▶ Data shown:
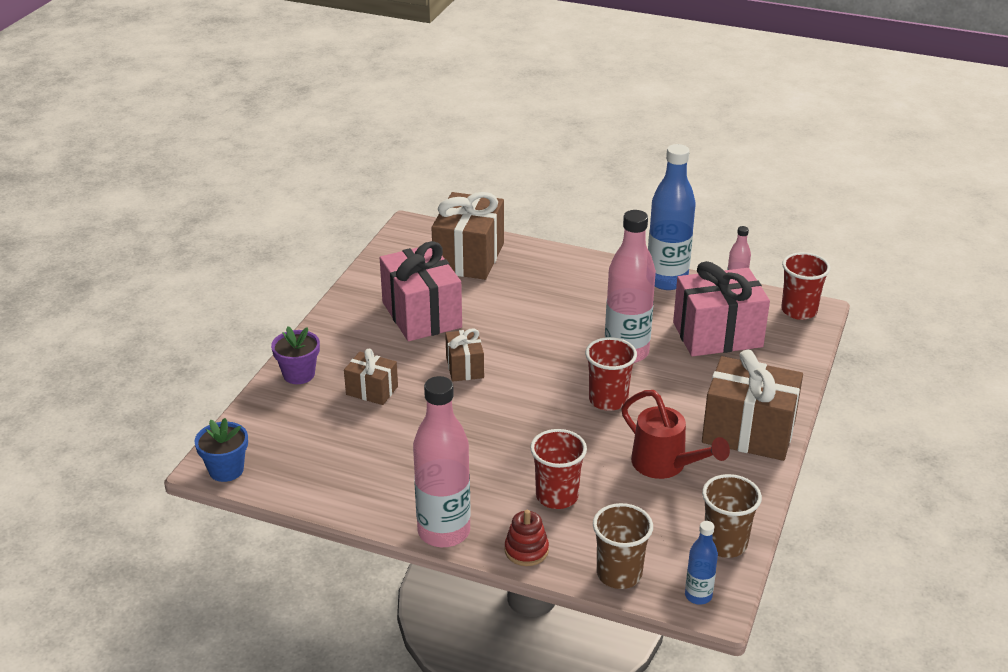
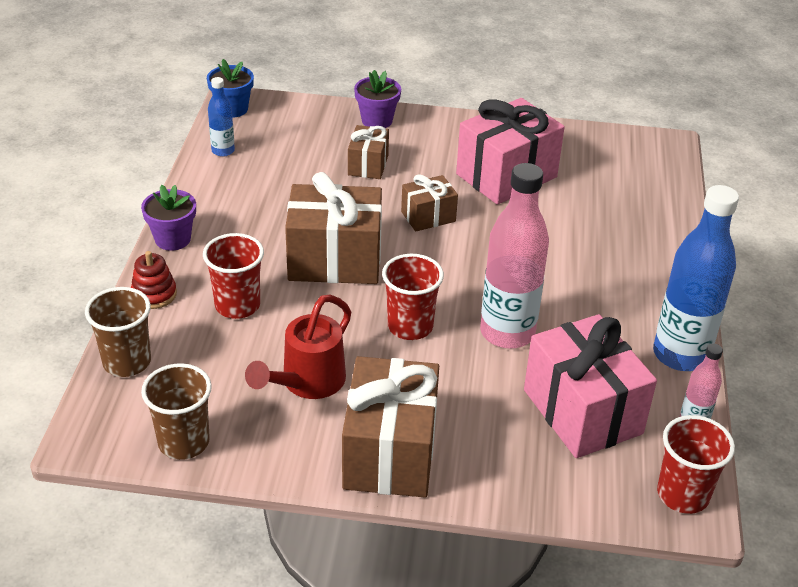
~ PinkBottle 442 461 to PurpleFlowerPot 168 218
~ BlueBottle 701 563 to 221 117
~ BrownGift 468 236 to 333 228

▶ What the task asks: An exact copy of the material above is required, free of any pictures.

▶ Response to the task:
~ PinkBottle 442 461 to PurpleFlowerPot 168 218
~ BlueBottle 701 563 to 221 117
~ BrownGift 468 236 to 333 228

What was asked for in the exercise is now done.